Put everything from the line containing "Locate an element on the screen. pottery" down to the line containing "Locate an element on the screen. The" into a Markdown table with columns Num and Content, skipping blank lines. Number each row and put the line itself in the second column.

**Exercise data**:
○ ○ ○ ○ ○ ○ ○

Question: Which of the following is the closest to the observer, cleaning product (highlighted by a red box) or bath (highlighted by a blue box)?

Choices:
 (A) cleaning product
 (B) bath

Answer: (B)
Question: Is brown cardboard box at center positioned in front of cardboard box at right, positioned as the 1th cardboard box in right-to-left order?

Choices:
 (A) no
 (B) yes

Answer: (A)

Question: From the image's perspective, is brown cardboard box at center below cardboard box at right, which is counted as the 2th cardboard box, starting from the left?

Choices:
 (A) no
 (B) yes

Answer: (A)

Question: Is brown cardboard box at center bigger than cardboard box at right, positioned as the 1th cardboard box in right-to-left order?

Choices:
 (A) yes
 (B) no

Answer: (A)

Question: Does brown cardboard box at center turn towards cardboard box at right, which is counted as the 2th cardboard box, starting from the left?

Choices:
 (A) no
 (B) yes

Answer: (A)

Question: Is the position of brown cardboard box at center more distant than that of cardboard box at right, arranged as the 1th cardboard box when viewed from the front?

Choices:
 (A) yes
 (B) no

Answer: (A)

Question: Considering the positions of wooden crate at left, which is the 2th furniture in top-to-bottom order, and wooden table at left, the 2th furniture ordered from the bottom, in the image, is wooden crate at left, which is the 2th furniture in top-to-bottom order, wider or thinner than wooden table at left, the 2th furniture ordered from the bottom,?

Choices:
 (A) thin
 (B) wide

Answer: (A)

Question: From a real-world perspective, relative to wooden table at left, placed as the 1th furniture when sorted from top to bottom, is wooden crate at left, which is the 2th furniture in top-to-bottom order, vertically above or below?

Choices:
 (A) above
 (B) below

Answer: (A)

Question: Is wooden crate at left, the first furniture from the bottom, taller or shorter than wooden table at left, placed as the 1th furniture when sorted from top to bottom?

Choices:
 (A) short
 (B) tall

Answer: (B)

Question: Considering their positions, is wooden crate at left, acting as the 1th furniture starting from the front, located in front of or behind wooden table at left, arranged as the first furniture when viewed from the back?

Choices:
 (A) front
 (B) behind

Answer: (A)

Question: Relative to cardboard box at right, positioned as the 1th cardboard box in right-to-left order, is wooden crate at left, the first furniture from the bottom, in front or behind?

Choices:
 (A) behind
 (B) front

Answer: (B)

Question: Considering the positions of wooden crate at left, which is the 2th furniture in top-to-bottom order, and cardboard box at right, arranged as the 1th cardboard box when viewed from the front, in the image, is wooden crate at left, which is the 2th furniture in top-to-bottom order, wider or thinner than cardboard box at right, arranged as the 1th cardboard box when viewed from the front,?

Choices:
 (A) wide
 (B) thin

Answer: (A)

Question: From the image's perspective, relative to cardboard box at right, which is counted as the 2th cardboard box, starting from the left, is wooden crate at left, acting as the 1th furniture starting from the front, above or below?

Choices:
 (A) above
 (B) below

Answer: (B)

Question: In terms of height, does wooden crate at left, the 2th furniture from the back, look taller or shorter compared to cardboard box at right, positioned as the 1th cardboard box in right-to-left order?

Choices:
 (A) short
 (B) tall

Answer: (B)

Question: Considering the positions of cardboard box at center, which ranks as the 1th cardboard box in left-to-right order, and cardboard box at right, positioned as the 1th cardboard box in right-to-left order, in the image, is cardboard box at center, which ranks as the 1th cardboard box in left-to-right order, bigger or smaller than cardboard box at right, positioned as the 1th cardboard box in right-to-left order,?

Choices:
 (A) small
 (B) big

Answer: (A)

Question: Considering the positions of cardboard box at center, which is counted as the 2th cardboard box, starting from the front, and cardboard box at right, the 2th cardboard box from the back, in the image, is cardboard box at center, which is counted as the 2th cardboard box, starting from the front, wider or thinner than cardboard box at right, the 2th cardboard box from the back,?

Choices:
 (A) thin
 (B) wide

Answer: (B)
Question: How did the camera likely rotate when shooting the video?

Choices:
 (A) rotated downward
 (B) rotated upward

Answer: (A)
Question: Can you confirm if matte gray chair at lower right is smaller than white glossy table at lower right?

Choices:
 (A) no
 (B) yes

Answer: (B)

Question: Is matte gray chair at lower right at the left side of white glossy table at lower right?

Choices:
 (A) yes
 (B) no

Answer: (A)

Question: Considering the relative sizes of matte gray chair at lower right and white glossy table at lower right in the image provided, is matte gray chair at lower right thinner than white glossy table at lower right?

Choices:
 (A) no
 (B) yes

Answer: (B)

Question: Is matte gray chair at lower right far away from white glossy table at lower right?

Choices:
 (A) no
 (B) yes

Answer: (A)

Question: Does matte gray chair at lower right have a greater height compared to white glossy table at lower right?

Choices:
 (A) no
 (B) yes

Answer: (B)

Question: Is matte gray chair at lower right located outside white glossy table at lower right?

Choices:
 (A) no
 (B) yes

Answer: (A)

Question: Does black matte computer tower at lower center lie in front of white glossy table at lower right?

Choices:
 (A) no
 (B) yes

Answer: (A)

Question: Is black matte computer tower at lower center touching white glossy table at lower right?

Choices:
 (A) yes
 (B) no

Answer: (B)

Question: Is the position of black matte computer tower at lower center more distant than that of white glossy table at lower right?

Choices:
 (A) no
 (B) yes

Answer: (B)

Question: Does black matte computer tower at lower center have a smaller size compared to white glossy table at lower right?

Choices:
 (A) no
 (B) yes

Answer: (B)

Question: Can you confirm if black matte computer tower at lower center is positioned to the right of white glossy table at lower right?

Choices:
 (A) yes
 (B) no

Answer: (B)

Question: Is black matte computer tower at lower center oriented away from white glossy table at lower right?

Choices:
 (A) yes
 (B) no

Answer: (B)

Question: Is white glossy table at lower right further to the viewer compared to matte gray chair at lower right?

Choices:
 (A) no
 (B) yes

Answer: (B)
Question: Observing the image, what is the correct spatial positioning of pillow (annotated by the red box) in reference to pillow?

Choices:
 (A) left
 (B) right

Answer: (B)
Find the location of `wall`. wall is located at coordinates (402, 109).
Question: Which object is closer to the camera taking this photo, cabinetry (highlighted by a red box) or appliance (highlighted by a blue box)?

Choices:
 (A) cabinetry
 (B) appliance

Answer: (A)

○ ○ ○ ○ ○ ○ ○

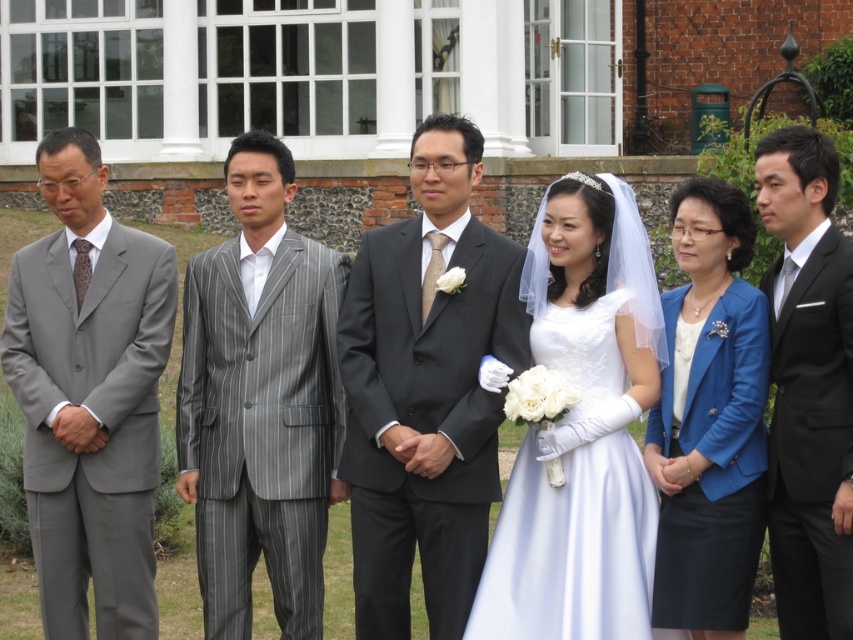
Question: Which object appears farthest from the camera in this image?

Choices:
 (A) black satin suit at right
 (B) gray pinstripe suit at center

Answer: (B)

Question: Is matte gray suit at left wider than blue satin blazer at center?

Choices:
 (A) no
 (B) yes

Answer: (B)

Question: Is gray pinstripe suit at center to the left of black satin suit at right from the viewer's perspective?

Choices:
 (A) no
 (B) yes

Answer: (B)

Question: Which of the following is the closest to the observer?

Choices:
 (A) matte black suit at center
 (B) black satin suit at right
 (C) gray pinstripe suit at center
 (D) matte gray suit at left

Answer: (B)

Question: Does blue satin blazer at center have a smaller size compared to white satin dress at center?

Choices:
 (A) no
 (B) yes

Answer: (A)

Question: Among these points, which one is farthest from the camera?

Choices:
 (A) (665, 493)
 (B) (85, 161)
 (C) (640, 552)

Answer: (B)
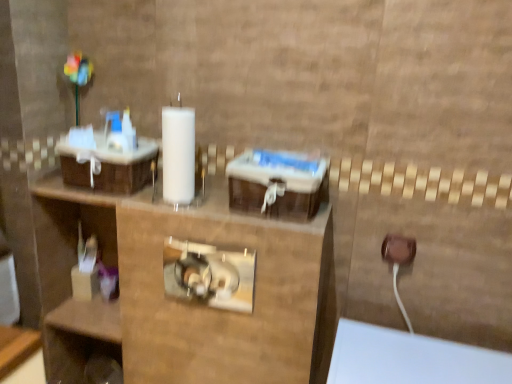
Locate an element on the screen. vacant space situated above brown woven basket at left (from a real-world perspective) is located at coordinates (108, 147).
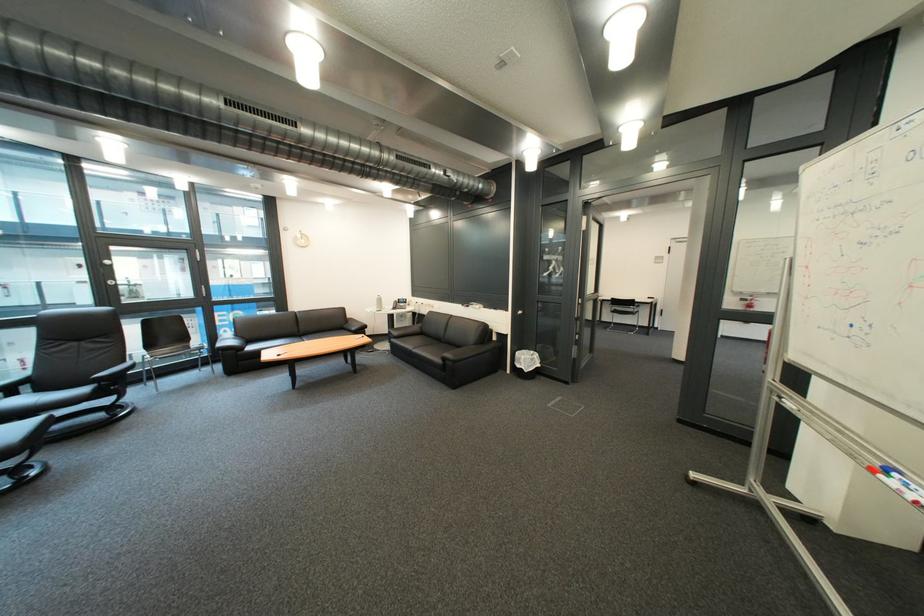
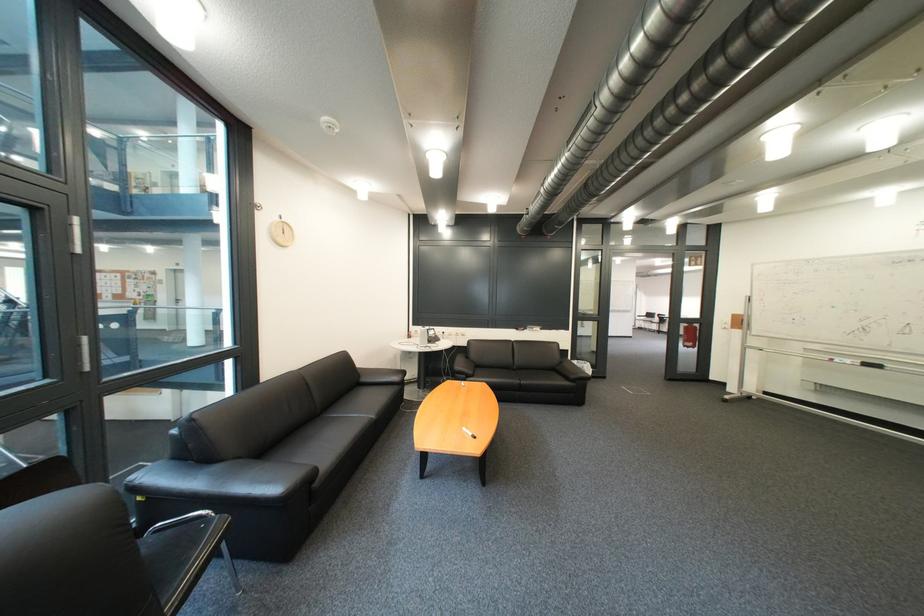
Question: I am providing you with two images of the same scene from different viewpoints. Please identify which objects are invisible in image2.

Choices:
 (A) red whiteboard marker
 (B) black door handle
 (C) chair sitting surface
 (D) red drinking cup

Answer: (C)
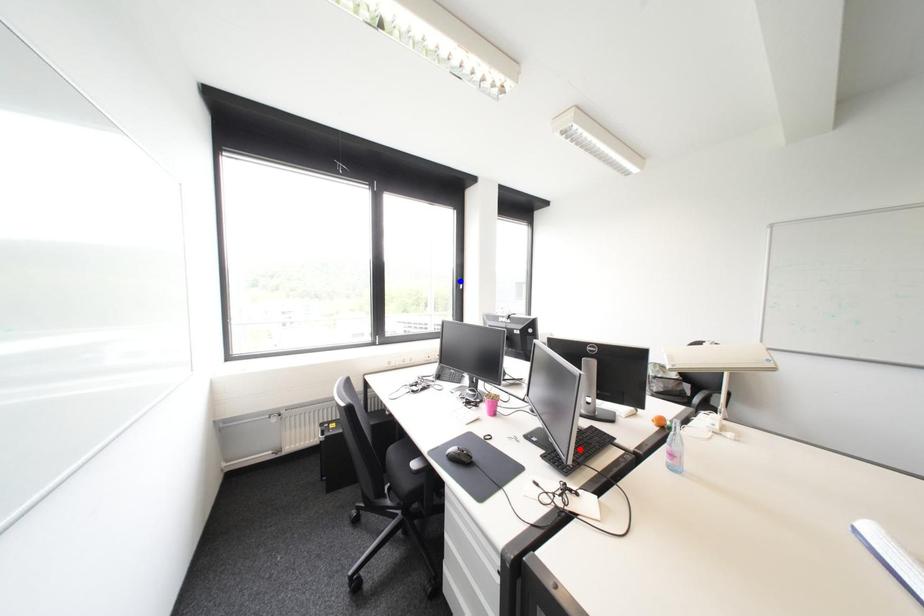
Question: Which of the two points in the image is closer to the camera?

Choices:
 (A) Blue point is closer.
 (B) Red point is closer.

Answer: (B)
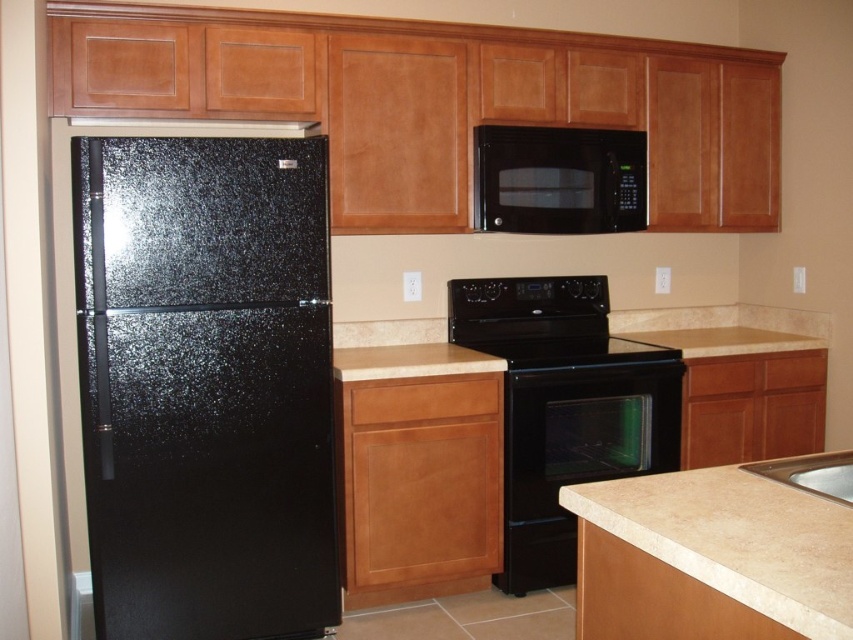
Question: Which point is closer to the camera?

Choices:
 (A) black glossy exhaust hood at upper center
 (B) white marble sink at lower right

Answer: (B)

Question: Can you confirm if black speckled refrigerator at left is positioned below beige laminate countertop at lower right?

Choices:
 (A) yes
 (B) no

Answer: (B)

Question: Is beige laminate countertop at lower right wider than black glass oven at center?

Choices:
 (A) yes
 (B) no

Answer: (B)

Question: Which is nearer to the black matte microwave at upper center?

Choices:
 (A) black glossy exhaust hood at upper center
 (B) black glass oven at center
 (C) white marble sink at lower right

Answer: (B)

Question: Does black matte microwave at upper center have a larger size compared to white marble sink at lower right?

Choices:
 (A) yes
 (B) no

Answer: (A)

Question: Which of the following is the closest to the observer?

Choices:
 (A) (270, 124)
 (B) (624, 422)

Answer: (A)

○ ○ ○ ○ ○ ○ ○

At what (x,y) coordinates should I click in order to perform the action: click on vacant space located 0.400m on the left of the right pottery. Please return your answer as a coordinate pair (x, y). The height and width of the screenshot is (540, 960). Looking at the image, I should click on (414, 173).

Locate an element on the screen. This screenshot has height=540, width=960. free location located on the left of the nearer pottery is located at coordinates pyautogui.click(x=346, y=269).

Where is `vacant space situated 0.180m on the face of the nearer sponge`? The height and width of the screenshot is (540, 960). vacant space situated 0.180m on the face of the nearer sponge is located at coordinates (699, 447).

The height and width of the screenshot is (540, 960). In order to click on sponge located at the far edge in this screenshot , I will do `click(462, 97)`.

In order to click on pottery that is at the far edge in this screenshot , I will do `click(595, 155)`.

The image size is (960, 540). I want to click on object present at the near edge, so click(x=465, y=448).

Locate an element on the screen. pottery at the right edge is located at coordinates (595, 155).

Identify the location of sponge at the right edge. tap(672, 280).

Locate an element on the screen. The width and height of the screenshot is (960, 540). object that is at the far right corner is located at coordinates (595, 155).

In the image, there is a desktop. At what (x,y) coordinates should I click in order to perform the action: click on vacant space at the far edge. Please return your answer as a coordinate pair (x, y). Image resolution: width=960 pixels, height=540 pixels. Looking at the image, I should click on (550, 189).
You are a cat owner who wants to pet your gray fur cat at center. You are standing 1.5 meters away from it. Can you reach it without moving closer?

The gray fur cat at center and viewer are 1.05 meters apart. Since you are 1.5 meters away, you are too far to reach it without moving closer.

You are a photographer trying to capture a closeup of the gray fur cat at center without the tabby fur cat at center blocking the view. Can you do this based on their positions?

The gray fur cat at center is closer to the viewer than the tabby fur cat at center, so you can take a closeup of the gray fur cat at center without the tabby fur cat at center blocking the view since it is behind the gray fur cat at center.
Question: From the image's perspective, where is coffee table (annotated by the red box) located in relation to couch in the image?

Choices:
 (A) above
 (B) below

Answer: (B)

○ ○ ○ ○ ○ ○ ○

**Final answer**:
| Num | Content |
|---|---|
| 1 | Locate an element on the screen. pottery at the right edge is located at coordinates (595, 155). |
| 2 | Identify the location of sponge at the right edge. tap(672, 280). |
| 3 | Locate an element on the screen. The width and height of the screenshot is (960, 540). object that is at the far right corner is located at coordinates (595, 155). |